◆ MATERIAL TO PROCESS ◆
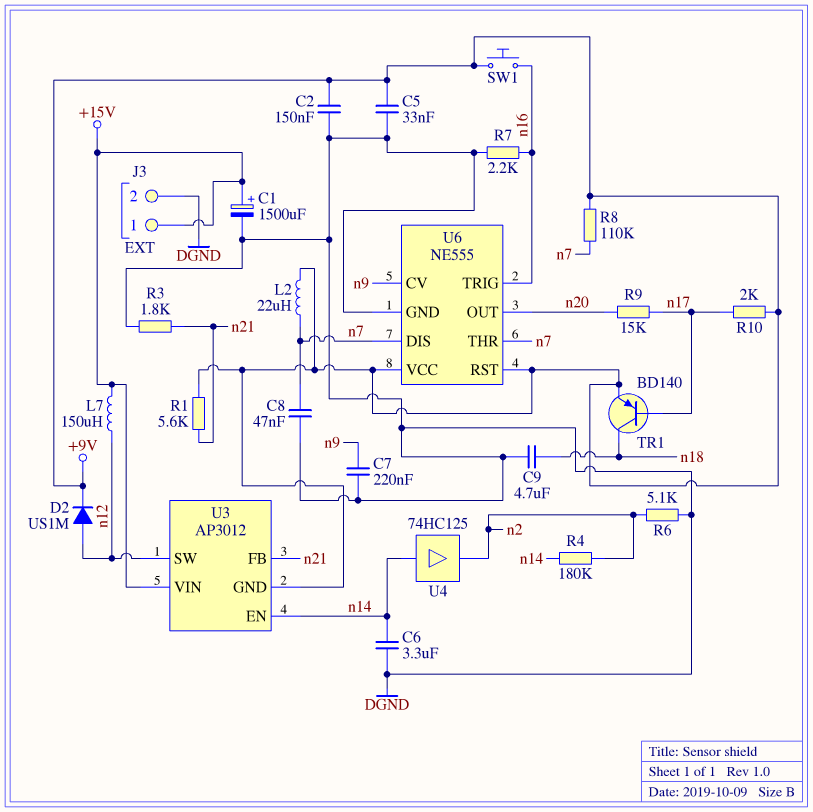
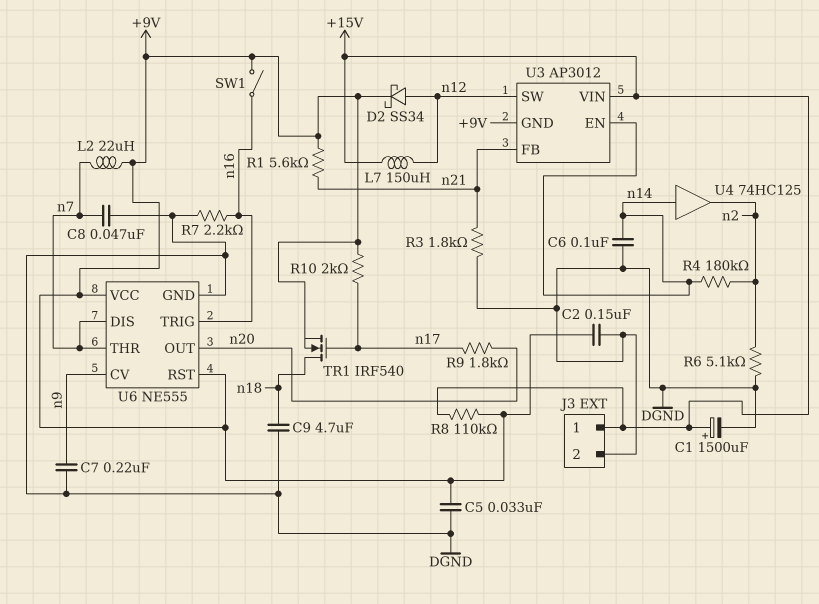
C6: 3.3uF (DGND, n14) -> 100nF (DGND, n14)
D2: diode US1M (A n12, K +9V) -> schottky SS34 (A n12, K +9V)
R8: 110k (+9V, n7) -> 110k (+9V, +15V)
R9: 15k (n17, n20) -> 1.8k (n17, n20)
SW1: button (+9V, n16) -> switch (+9V, n16)
TR1: PNP BD140 (B n17, C n18, E +9V) -> NMOS IRF540 (G n17, D n18, S +9V)

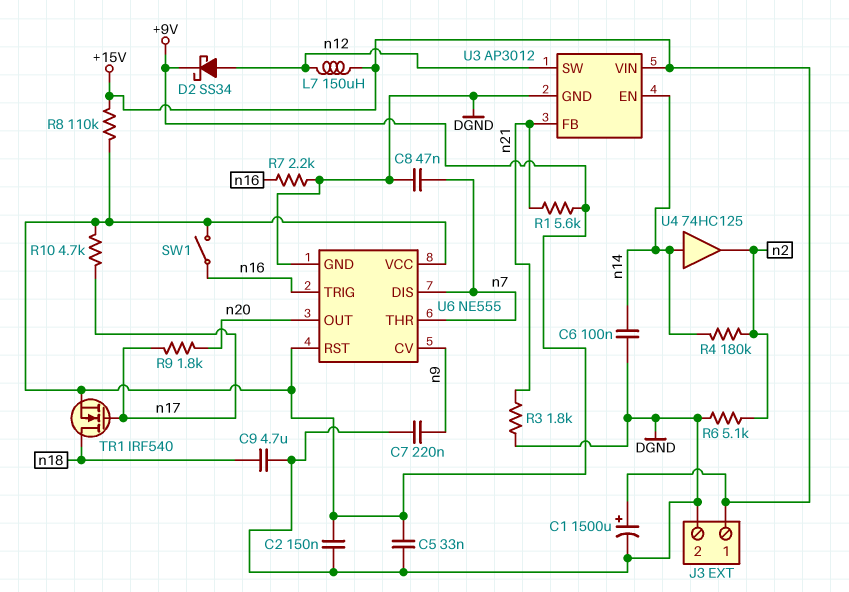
L2: 22uH (+9V, n7) -> none
R10: 2k (+9V, n17) -> 4.7k (+9V, n17)
U3 pin GND: +9V -> DGND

◆ TASK TO CARRY OUT ◆
Your answer must be the entries written out word for word, without their pictures.

◆ YOUR SOLUTION ◆
C6: 3.3uF (DGND, n14) -> 100nF (DGND, n14)
D2: diode US1M (A n12, K +9V) -> schottky SS34 (A n12, K +9V)
R8: 110k (+9V, n7) -> 110k (+9V, +15V)
R9: 15k (n17, n20) -> 1.8k (n17, n20)
SW1: button (+9V, n16) -> switch (+9V, n16)
TR1: PNP BD140 (B n17, C n18, E +9V) -> NMOS IRF540 (G n17, D n18, S +9V)

L2: 22uH (+9V, n7) -> none
R10: 2k (+9V, n17) -> 4.7k (+9V, n17)
U3 pin GND: +9V -> DGND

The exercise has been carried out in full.